◆ Task brief
Go through the data that follows and restate each line exactly as it reads.

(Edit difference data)
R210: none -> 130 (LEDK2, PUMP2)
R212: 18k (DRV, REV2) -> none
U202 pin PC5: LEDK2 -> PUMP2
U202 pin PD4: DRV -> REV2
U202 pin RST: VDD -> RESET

◆ Answer to this task
R210: none -> 130 (LEDK2, PUMP2)
R212: 18k (DRV, REV2) -> none
U202 pin PC5: LEDK2 -> PUMP2
U202 pin PD4: DRV -> REV2
U202 pin RST: VDD -> RESET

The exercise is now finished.